Work task: Lines from the one containing "white cube: 4 -> 1" through the last line of the data below are to be returned exactly; leave out the rest.
*** Input records
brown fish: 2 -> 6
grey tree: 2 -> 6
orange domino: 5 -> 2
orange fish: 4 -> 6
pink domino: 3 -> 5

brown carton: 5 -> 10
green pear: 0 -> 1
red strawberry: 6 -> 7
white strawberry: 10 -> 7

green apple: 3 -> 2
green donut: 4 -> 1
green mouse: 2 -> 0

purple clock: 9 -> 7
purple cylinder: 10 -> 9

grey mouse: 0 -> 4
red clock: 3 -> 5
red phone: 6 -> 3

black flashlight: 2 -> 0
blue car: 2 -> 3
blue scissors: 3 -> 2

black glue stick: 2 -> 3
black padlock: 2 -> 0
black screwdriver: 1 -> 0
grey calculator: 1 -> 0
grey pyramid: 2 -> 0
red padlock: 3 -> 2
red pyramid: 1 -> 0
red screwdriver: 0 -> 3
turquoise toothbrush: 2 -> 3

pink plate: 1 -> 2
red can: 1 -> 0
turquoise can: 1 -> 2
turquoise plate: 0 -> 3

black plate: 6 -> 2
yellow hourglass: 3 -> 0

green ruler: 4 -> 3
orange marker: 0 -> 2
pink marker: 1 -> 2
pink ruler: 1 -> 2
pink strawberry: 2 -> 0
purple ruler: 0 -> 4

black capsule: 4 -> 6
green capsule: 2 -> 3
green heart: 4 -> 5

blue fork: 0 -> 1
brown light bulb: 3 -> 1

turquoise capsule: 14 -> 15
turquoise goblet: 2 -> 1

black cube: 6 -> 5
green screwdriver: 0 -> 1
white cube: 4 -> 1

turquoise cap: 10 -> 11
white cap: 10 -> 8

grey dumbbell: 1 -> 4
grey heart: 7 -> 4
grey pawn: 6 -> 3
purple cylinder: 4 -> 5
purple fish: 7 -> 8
******
Written response:
white cube: 4 -> 1

turquoise cap: 10 -> 11
white cap: 10 -> 8

grey dumbbell: 1 -> 4
grey heart: 7 -> 4
grey pawn: 6 -> 3
purple cylinder: 4 -> 5
purple fish: 7 -> 8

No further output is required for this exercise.